» GIVEN PROBLEM:
Reproduce every one of the records below verbatim, leaving out the pictures.

» DATA SUPPLIED:
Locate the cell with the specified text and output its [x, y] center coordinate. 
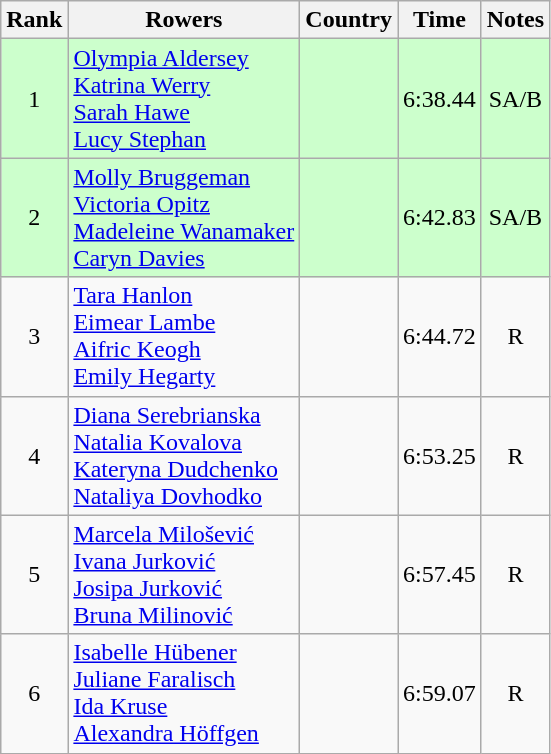
6:42.83 [440, 218]
6:44.72 [440, 336]
6 [34, 694]
5 [34, 574]
Country [349, 20]
6:38.44 [440, 98]
2 [34, 218]
6:53.25 [440, 456]
Time [440, 20]
Rank [34, 20]
Isabelle HübenerJuliane FaralischIda KruseAlexandra Höffgen [184, 694]
6:57.45 [440, 574]
Rowers [184, 20]
3 [34, 336]
Notes [515, 20]
4 [34, 456]
Olympia AlderseyKatrina WerrySarah HaweLucy Stephan [184, 98]
Diana SerebrianskaNatalia KovalovaKateryna DudchenkoNataliya Dovhodko [184, 456]
Marcela MiloševićIvana JurkovićJosipa JurkovićBruna Milinović [184, 574]
Molly BruggemanVictoria OpitzMadeleine WanamakerCaryn Davies [184, 218]
6:59.07 [440, 694]
Tara HanlonEimear LambeAifric KeoghEmily Hegarty [184, 336]
1 [34, 98]
Capture the cell that displays the provided text and extract its [X, Y] central coordinate. 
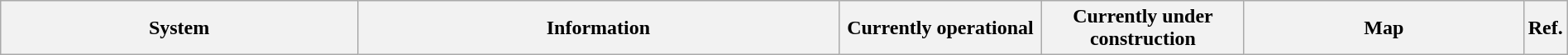
Ref. [1545, 28]
Currently operational [939, 28]
Information [598, 28]
System [179, 28]
Currently under construction [1143, 28]
Map [1384, 28]
From the cell containing the given text, extract its center point as (x, y) coordinate. 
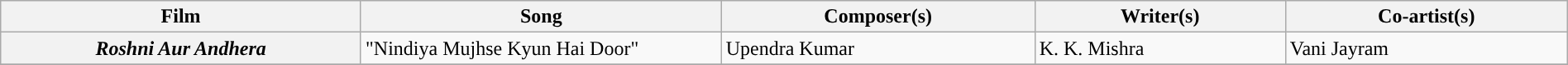
Vani Jayram (1426, 48)
Upendra Kumar (878, 48)
"Nindiya Mujhse Kyun Hai Door" (541, 48)
K. K. Mishra (1159, 48)
Co-artist(s) (1426, 17)
Writer(s) (1159, 17)
Film (181, 17)
Song (541, 17)
Composer(s) (878, 17)
Roshni Aur Andhera (181, 48)
Extract the (x, y) coordinate from the center of the cell holding the provided text.  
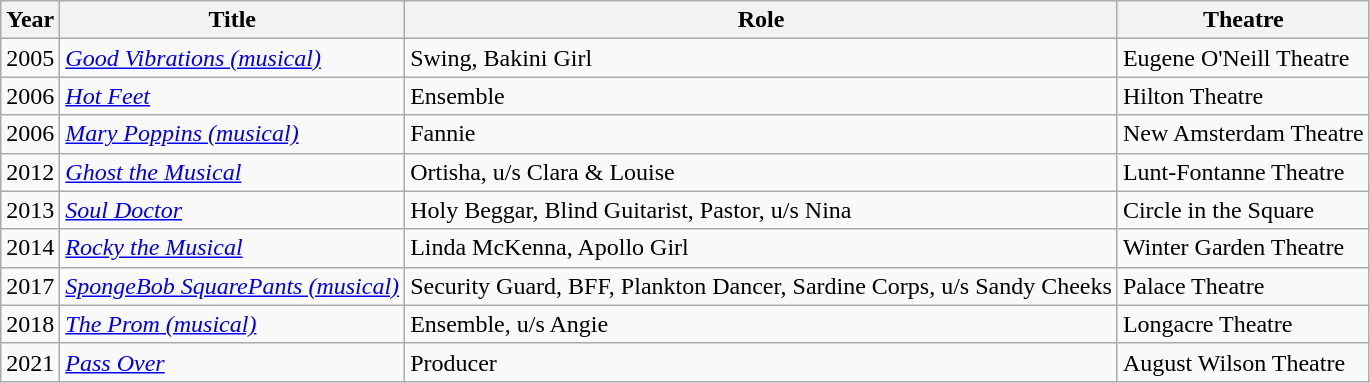
Pass Over (232, 362)
Lunt-Fontanne Theatre (1243, 172)
Palace Theatre (1243, 286)
Ensemble, u/s Angie (762, 324)
Winter Garden Theatre (1243, 248)
Linda McKenna, Apollo Girl (762, 248)
2018 (30, 324)
2005 (30, 58)
SpongeBob SquarePants (musical) (232, 286)
2021 (30, 362)
The Prom (musical) (232, 324)
2012 (30, 172)
2014 (30, 248)
Soul Doctor (232, 210)
Longacre Theatre (1243, 324)
August Wilson Theatre (1243, 362)
Good Vibrations (musical) (232, 58)
Ensemble (762, 96)
Circle in the Square (1243, 210)
2017 (30, 286)
Fannie (762, 134)
Mary Poppins (musical) (232, 134)
Year (30, 20)
Holy Beggar, Blind Guitarist, Pastor, u/s Nina (762, 210)
Role (762, 20)
Security Guard, BFF, Plankton Dancer, Sardine Corps, u/s Sandy Cheeks (762, 286)
Theatre (1243, 20)
Ortisha, u/s Clara & Louise (762, 172)
Ghost the Musical (232, 172)
Rocky the Musical (232, 248)
Swing, Bakini Girl (762, 58)
Hot Feet (232, 96)
Title (232, 20)
New Amsterdam Theatre (1243, 134)
Producer (762, 362)
Eugene O'Neill Theatre (1243, 58)
2013 (30, 210)
Hilton Theatre (1243, 96)
Extract the (X, Y) coordinate from the center of the cell holding the provided text.  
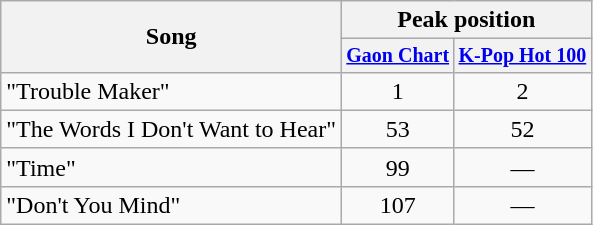
Gaon Chart (398, 56)
107 (398, 205)
K-Pop Hot 100 (522, 56)
53 (398, 129)
Song (172, 37)
"The Words I Don't Want to Hear" (172, 129)
52 (522, 129)
2 (522, 91)
1 (398, 91)
Peak position (466, 20)
"Time" (172, 167)
99 (398, 167)
"Trouble Maker" (172, 91)
"Don't You Mind" (172, 205)
Detect which cell encompasses the target text, then output its [X, Y] center coordinate. 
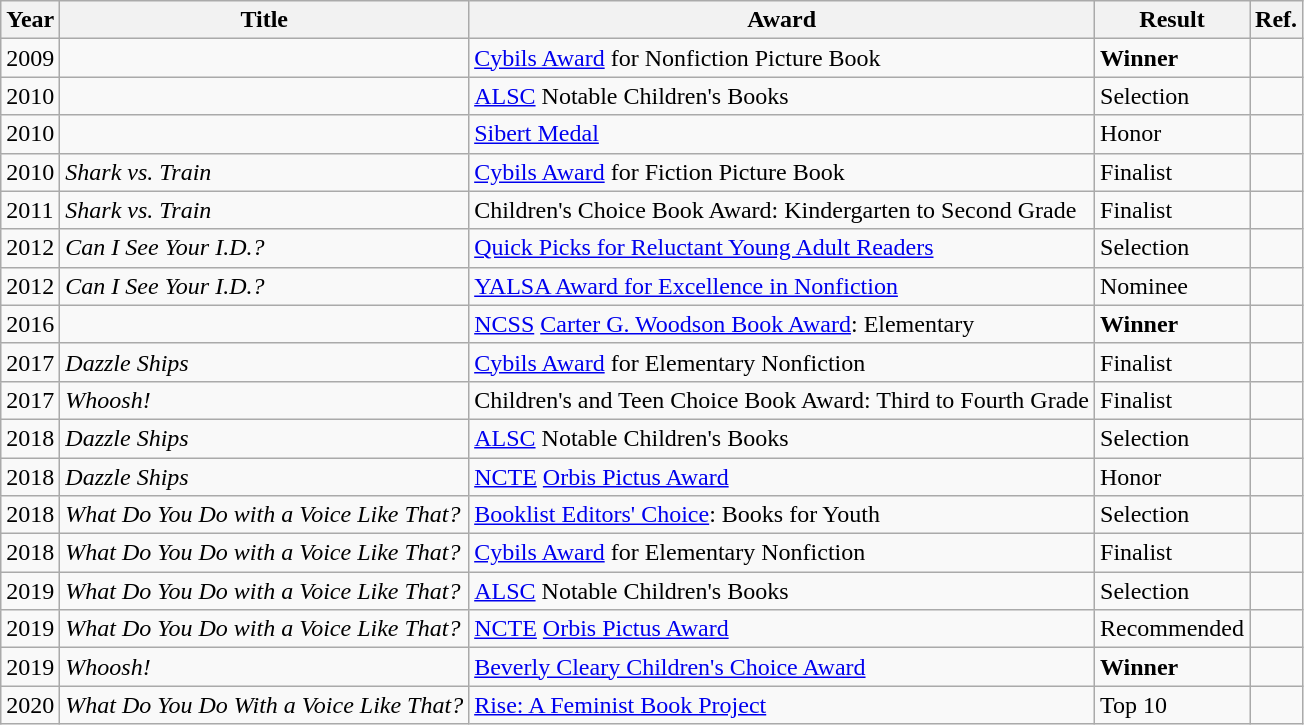
YALSA Award for Excellence in Nonfiction [782, 286]
2016 [30, 324]
Title [264, 20]
Top 10 [1172, 705]
Cybils Award for Nonfiction Picture Book [782, 58]
Beverly Cleary Children's Choice Award [782, 667]
Cybils Award for Fiction Picture Book [782, 172]
What Do You Do With a Voice Like That? [264, 705]
Result [1172, 20]
Year [30, 20]
2020 [30, 705]
Nominee [1172, 286]
Ref. [1276, 20]
Sibert Medal [782, 134]
Children's Choice Book Award: Kindergarten to Second Grade [782, 210]
2009 [30, 58]
Children's and Teen Choice Book Award: Third to Fourth Grade [782, 400]
Quick Picks for Reluctant Young Adult Readers [782, 248]
Rise: A Feminist Book Project [782, 705]
Booklist Editors' Choice: Books for Youth [782, 515]
Award [782, 20]
NCSS Carter G. Woodson Book Award: Elementary [782, 324]
Recommended [1172, 629]
2011 [30, 210]
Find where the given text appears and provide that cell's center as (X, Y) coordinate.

» EXERCISE ANSWER:
Locate the cell with the specified text and output its [x, y] center coordinate. 
6:42.83 [440, 218]
6:44.72 [440, 336]
6 [34, 694]
5 [34, 574]
Country [349, 20]
6:38.44 [440, 98]
2 [34, 218]
6:53.25 [440, 456]
Time [440, 20]
Rank [34, 20]
Isabelle HübenerJuliane FaralischIda KruseAlexandra Höffgen [184, 694]
6:57.45 [440, 574]
Rowers [184, 20]
3 [34, 336]
Notes [515, 20]
4 [34, 456]
Olympia AlderseyKatrina WerrySarah HaweLucy Stephan [184, 98]
Diana SerebrianskaNatalia KovalovaKateryna DudchenkoNataliya Dovhodko [184, 456]
Marcela MiloševićIvana JurkovićJosipa JurkovićBruna Milinović [184, 574]
Molly BruggemanVictoria OpitzMadeleine WanamakerCaryn Davies [184, 218]
6:59.07 [440, 694]
Tara HanlonEimear LambeAifric KeoghEmily Hegarty [184, 336]
1 [34, 98]
Capture the cell that displays the provided text and extract its [X, Y] central coordinate. 
Ref. [1545, 28]
Currently operational [939, 28]
Information [598, 28]
System [179, 28]
Currently under construction [1143, 28]
Map [1384, 28]
From the cell containing the given text, extract its center point as (x, y) coordinate. 
Vani Jayram (1426, 48)
Upendra Kumar (878, 48)
"Nindiya Mujhse Kyun Hai Door" (541, 48)
K. K. Mishra (1159, 48)
Co-artist(s) (1426, 17)
Writer(s) (1159, 17)
Film (181, 17)
Song (541, 17)
Composer(s) (878, 17)
Roshni Aur Andhera (181, 48)
Extract the (x, y) coordinate from the center of the cell holding the provided text.  
Pass Over (232, 362)
Lunt-Fontanne Theatre (1243, 172)
Palace Theatre (1243, 286)
Ensemble, u/s Angie (762, 324)
Winter Garden Theatre (1243, 248)
Linda McKenna, Apollo Girl (762, 248)
2018 (30, 324)
2005 (30, 58)
SpongeBob SquarePants (musical) (232, 286)
2021 (30, 362)
The Prom (musical) (232, 324)
2012 (30, 172)
2014 (30, 248)
Soul Doctor (232, 210)
Longacre Theatre (1243, 324)
August Wilson Theatre (1243, 362)
Good Vibrations (musical) (232, 58)
Ensemble (762, 96)
Circle in the Square (1243, 210)
2017 (30, 286)
Fannie (762, 134)
Mary Poppins (musical) (232, 134)
Year (30, 20)
Holy Beggar, Blind Guitarist, Pastor, u/s Nina (762, 210)
Role (762, 20)
Security Guard, BFF, Plankton Dancer, Sardine Corps, u/s Sandy Cheeks (762, 286)
Theatre (1243, 20)
Ortisha, u/s Clara & Louise (762, 172)
Ghost the Musical (232, 172)
Rocky the Musical (232, 248)
Swing, Bakini Girl (762, 58)
Hot Feet (232, 96)
Title (232, 20)
New Amsterdam Theatre (1243, 134)
Producer (762, 362)
Eugene O'Neill Theatre (1243, 58)
2013 (30, 210)
Hilton Theatre (1243, 96)
Extract the (X, Y) coordinate from the center of the cell holding the provided text.  
Gaon Chart (398, 56)
107 (398, 205)
K-Pop Hot 100 (522, 56)
53 (398, 129)
Song (172, 37)
"The Words I Don't Want to Hear" (172, 129)
52 (522, 129)
2 (522, 91)
1 (398, 91)
Peak position (466, 20)
"Time" (172, 167)
99 (398, 167)
"Trouble Maker" (172, 91)
"Don't You Mind" (172, 205)
Detect which cell encompasses the target text, then output its [X, Y] center coordinate. 
YALSA Award for Excellence in Nonfiction [782, 286]
2016 [30, 324]
Title [264, 20]
Top 10 [1172, 705]
Cybils Award for Nonfiction Picture Book [782, 58]
Beverly Cleary Children's Choice Award [782, 667]
Cybils Award for Fiction Picture Book [782, 172]
What Do You Do With a Voice Like That? [264, 705]
Result [1172, 20]
Year [30, 20]
2020 [30, 705]
Nominee [1172, 286]
Ref. [1276, 20]
Sibert Medal [782, 134]
Children's Choice Book Award: Kindergarten to Second Grade [782, 210]
2009 [30, 58]
Children's and Teen Choice Book Award: Third to Fourth Grade [782, 400]
Quick Picks for Reluctant Young Adult Readers [782, 248]
Rise: A Feminist Book Project [782, 705]
Booklist Editors' Choice: Books for Youth [782, 515]
Award [782, 20]
NCSS Carter G. Woodson Book Award: Elementary [782, 324]
Recommended [1172, 629]
2011 [30, 210]
Find where the given text appears and provide that cell's center as (X, Y) coordinate.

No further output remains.